### [WHAT IS BEING ASKED]
Say how many of the lines below include the word "right". Only the number should be given.

(Colored object listings)
§ §

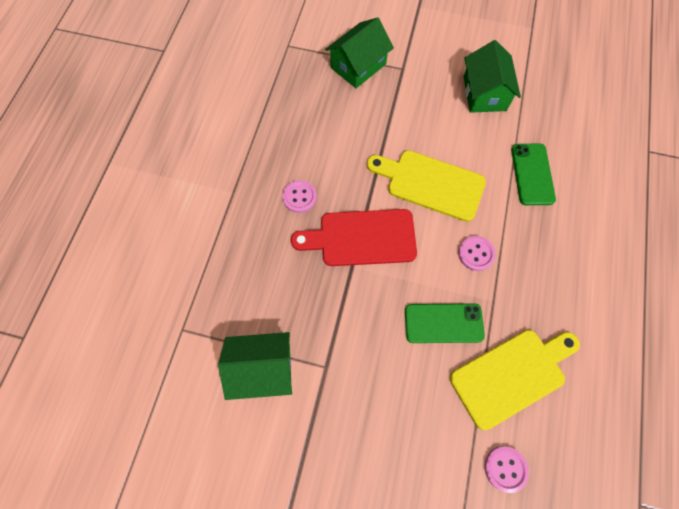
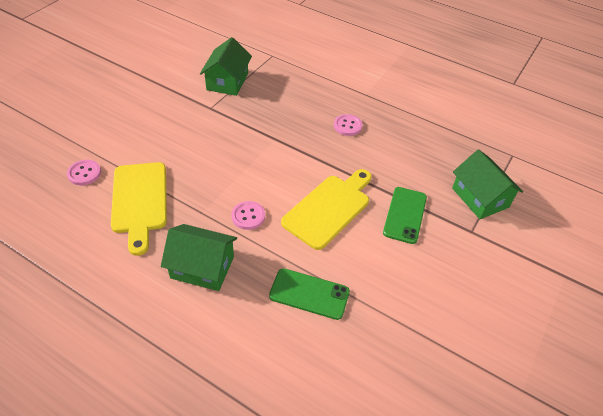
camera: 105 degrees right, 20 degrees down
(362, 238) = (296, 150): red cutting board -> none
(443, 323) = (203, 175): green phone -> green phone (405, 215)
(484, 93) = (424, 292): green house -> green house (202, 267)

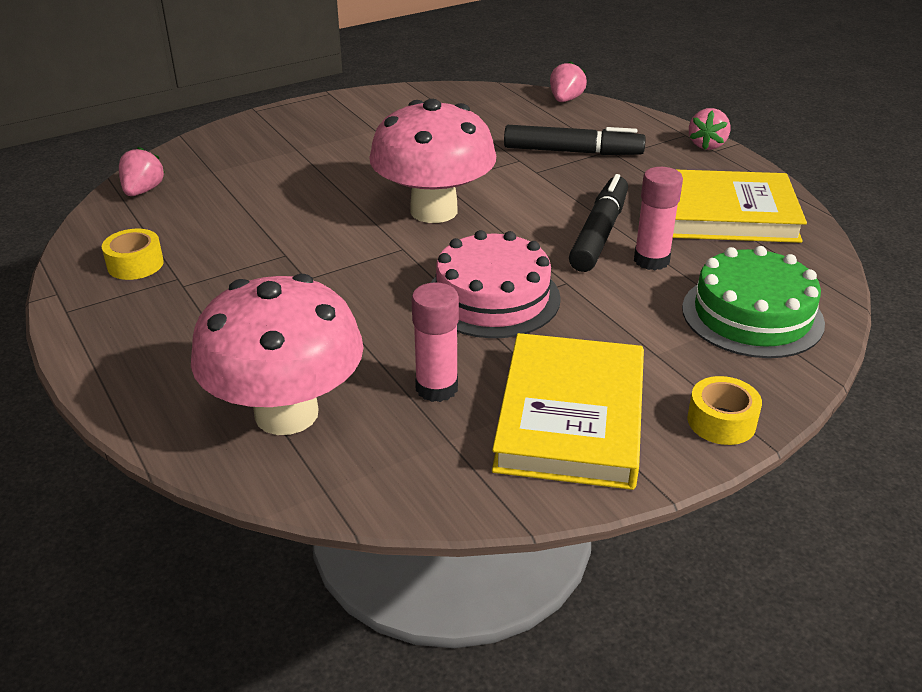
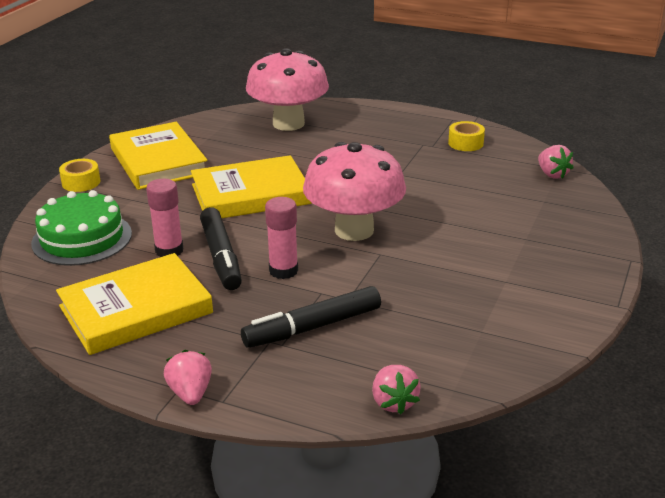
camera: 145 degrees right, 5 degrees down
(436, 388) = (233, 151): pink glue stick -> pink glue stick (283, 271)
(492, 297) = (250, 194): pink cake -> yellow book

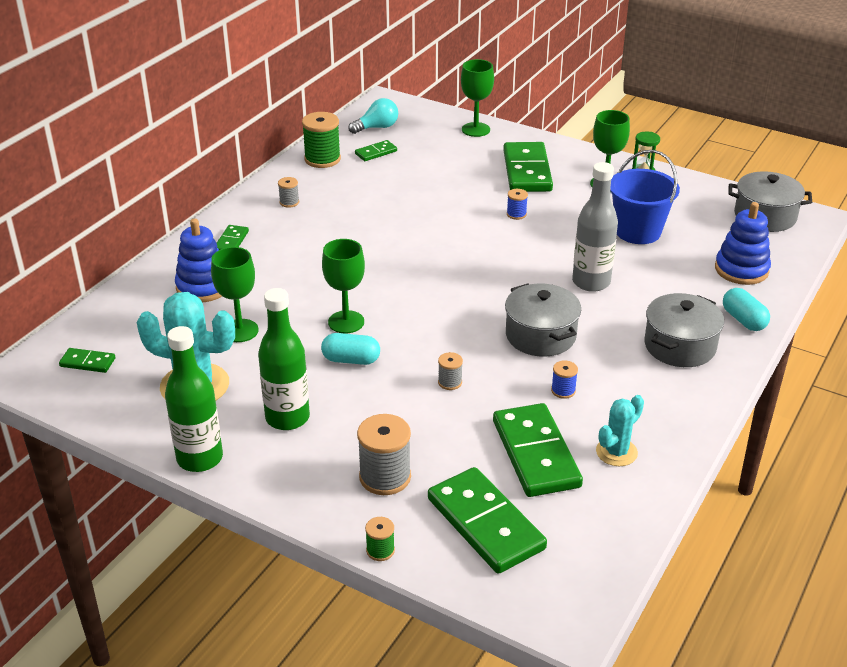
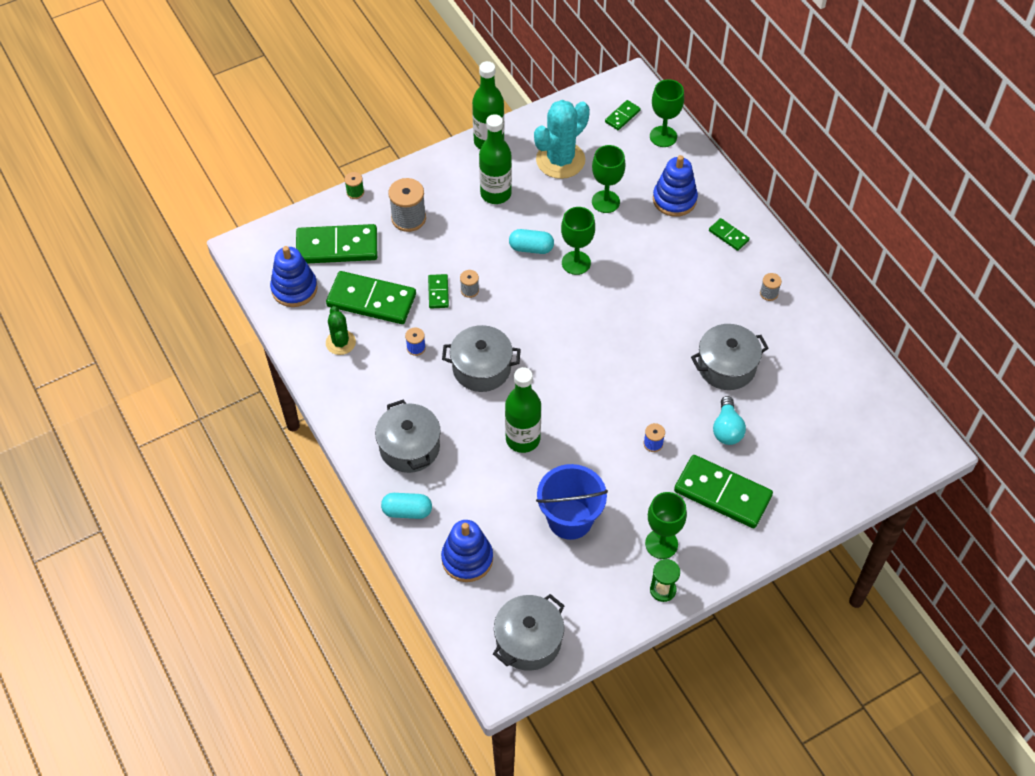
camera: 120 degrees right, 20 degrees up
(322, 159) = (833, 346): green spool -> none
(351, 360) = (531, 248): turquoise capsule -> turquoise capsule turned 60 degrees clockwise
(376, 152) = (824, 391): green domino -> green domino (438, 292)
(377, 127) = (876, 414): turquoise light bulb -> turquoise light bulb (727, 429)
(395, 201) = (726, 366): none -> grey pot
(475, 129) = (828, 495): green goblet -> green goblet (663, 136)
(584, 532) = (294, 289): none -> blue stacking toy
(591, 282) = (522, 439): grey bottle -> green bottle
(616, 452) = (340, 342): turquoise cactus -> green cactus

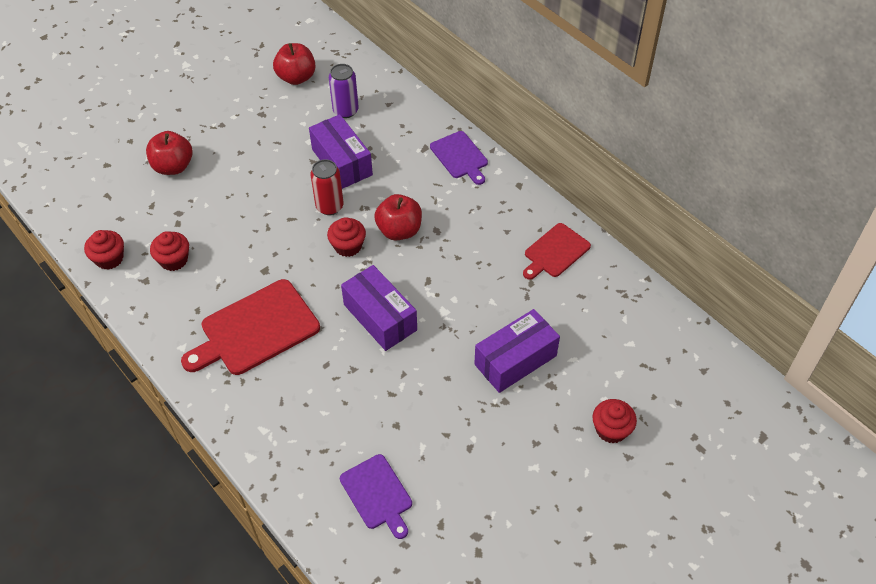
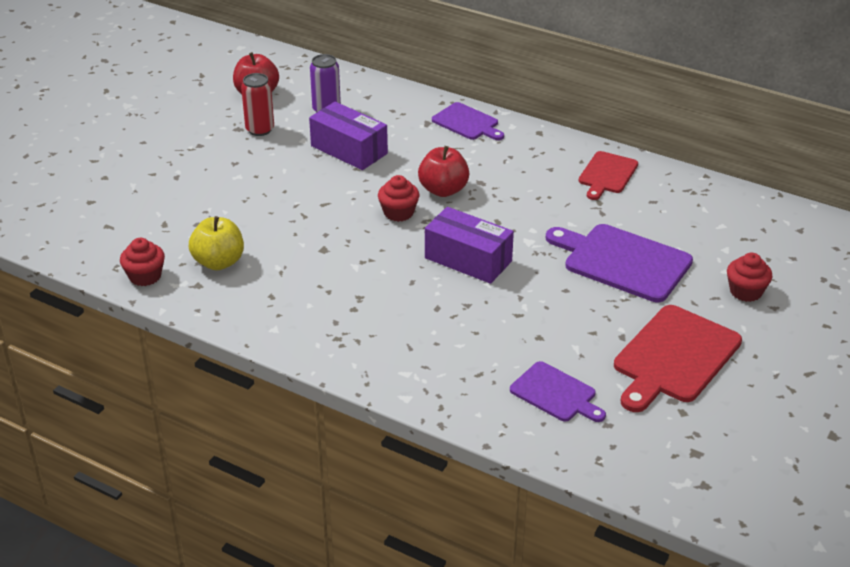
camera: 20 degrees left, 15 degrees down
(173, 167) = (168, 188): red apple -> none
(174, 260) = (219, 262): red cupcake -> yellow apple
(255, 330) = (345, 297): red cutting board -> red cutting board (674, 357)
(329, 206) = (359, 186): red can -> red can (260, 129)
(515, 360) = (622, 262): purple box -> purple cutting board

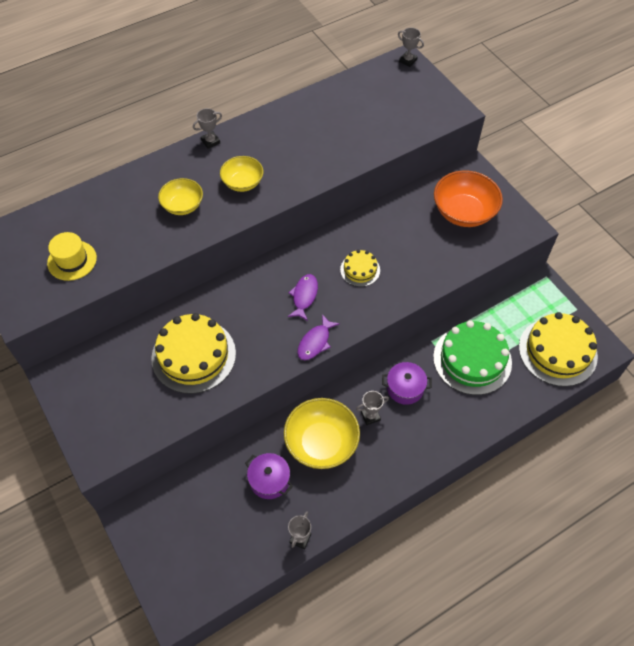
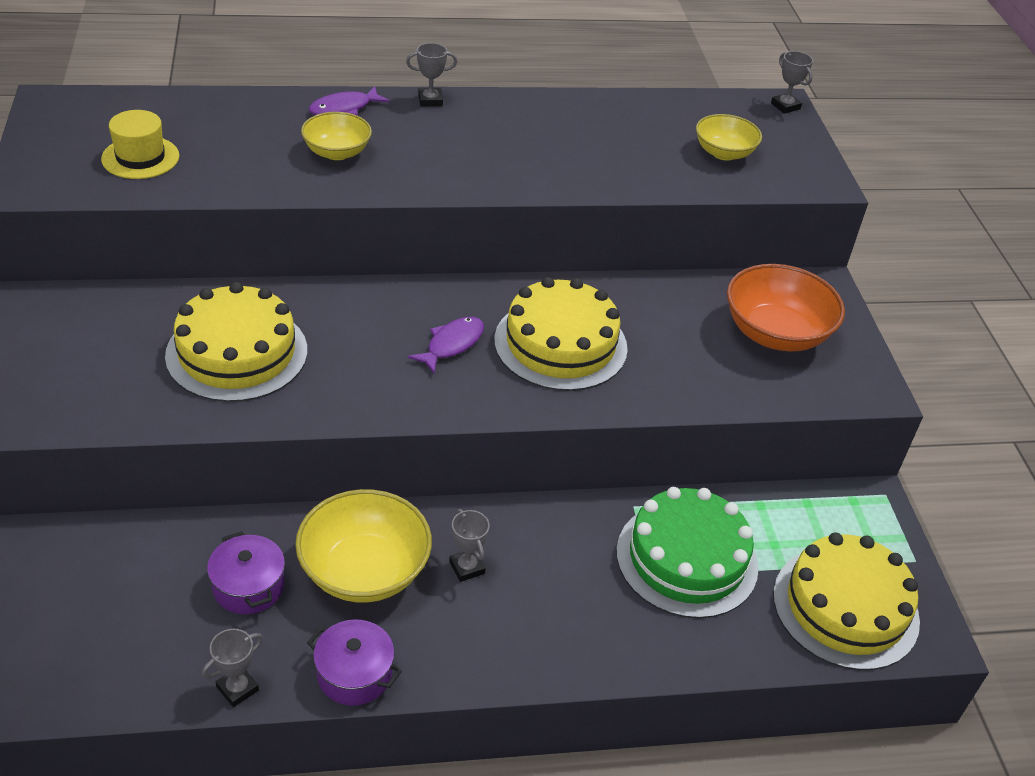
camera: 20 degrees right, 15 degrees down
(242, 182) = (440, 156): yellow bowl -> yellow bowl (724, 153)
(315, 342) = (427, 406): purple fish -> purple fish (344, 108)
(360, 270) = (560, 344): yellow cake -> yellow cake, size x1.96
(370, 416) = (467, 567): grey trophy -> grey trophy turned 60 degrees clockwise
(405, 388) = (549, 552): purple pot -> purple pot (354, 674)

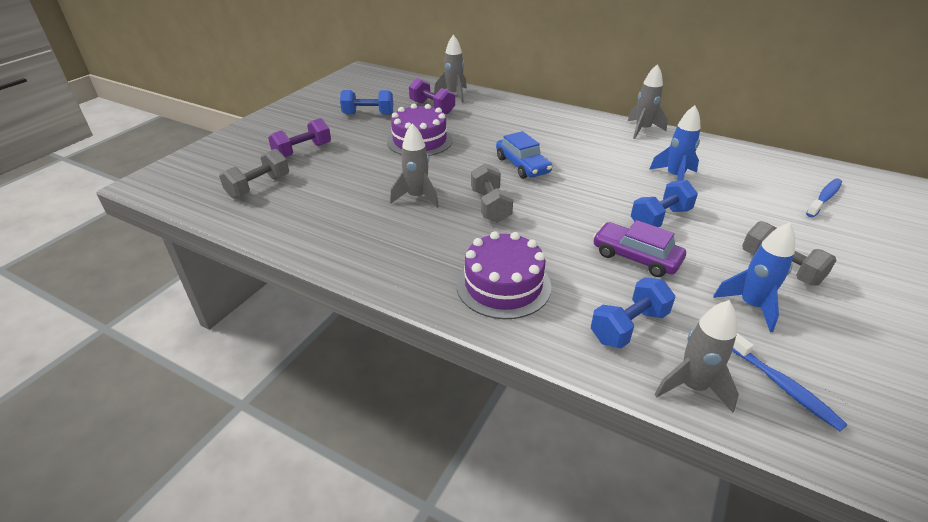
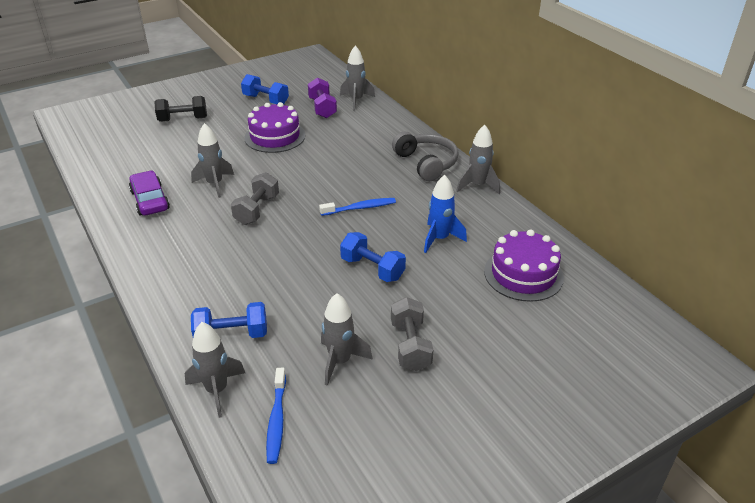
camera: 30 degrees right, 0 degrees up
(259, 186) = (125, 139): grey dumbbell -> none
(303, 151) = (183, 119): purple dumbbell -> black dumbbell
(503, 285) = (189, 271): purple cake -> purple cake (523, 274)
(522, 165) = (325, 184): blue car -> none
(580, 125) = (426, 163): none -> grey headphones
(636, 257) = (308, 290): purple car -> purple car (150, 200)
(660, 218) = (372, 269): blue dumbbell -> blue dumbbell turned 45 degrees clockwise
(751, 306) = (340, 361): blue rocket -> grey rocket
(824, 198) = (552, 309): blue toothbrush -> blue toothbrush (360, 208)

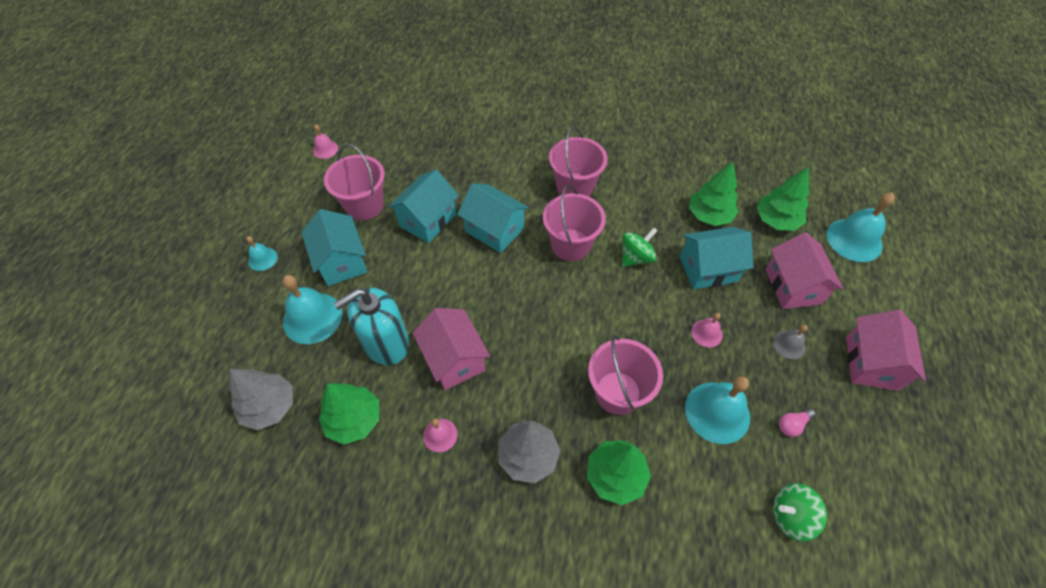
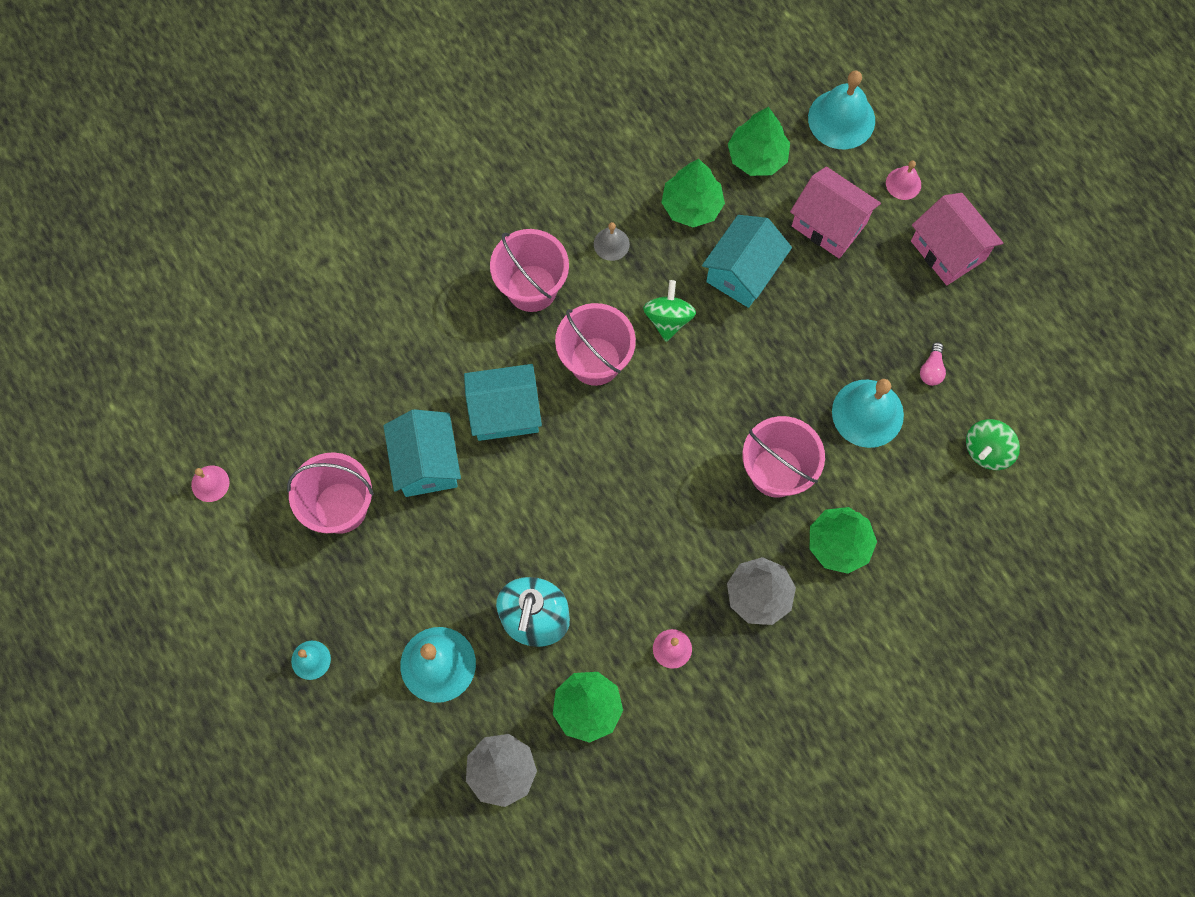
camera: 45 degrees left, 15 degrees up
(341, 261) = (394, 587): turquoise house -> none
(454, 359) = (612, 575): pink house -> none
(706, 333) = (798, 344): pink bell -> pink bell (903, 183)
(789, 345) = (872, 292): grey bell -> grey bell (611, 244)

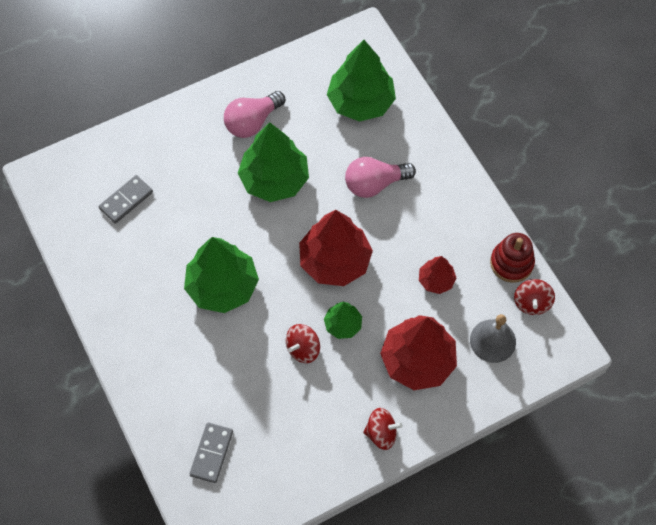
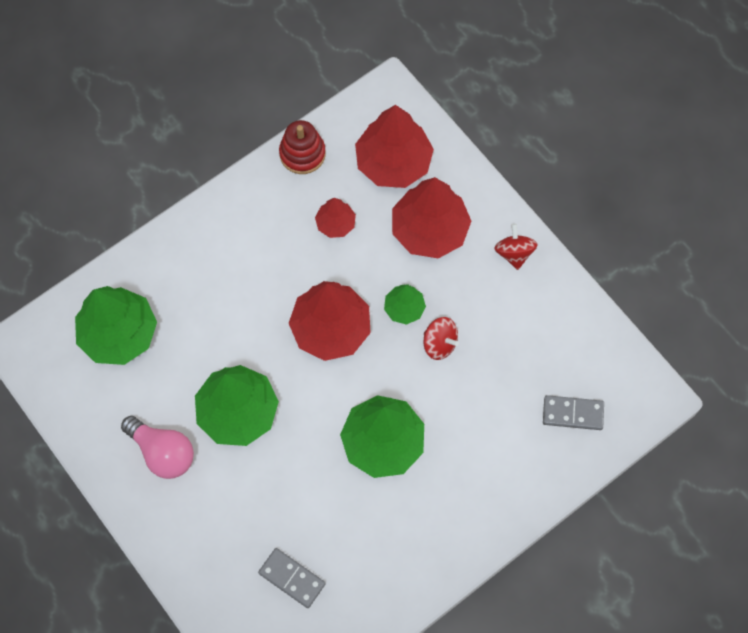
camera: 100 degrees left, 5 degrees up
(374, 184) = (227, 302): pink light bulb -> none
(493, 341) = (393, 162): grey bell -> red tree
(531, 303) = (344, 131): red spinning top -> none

§ §

### [RESULT BELOW]
5